Go through the data line by line. Copy each one holding the string "turquoise".

Available data START

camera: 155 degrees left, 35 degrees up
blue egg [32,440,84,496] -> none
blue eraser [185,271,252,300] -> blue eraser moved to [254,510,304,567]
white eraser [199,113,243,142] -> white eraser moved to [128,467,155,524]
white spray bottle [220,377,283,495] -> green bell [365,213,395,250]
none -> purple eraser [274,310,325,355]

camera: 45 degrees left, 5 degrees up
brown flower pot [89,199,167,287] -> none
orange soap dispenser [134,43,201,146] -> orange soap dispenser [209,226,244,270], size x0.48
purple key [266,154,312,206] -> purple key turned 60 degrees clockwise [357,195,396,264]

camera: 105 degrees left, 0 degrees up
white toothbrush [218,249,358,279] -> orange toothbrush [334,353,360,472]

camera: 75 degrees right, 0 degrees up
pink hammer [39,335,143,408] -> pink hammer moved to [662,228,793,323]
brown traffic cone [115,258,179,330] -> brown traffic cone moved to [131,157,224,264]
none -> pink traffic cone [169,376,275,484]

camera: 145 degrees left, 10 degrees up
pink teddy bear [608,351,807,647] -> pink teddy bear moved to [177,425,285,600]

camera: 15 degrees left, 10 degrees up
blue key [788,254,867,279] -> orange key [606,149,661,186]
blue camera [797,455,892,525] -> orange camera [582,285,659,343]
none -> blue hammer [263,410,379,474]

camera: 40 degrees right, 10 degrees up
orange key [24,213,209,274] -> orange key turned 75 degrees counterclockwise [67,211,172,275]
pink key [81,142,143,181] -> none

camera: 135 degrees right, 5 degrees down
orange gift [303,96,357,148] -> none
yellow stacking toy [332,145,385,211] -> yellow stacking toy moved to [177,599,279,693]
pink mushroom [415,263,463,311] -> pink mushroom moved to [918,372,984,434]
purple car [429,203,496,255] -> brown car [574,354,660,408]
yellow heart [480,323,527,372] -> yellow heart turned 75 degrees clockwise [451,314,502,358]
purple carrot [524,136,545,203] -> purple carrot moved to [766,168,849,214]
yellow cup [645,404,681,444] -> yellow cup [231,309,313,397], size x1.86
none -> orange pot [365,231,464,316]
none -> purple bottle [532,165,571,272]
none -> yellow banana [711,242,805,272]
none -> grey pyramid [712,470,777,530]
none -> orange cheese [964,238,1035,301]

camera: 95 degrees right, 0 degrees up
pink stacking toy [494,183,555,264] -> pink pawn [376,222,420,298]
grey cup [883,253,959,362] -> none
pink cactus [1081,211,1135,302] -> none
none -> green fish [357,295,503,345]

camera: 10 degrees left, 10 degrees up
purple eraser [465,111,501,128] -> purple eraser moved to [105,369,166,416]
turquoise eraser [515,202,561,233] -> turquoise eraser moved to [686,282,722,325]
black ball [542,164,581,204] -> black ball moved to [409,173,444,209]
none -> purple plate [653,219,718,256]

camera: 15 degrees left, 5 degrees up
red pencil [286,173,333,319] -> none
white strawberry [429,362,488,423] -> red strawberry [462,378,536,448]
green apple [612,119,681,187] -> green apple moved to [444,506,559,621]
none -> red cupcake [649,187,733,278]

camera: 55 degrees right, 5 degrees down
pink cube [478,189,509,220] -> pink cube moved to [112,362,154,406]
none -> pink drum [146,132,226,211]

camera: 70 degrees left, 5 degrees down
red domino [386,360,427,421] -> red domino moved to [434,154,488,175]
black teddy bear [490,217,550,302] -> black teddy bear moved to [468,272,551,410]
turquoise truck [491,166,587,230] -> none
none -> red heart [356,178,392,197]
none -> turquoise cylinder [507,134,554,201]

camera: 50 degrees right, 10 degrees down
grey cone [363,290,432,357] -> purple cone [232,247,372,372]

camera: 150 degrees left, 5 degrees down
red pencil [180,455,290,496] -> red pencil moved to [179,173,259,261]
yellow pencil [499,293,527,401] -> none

Available data END

▶ [Written solution]:
turquoise eraser [515,202,561,233] -> turquoise eraser moved to [686,282,722,325]
turquoise truck [491,166,587,230] -> none
none -> turquoise cylinder [507,134,554,201]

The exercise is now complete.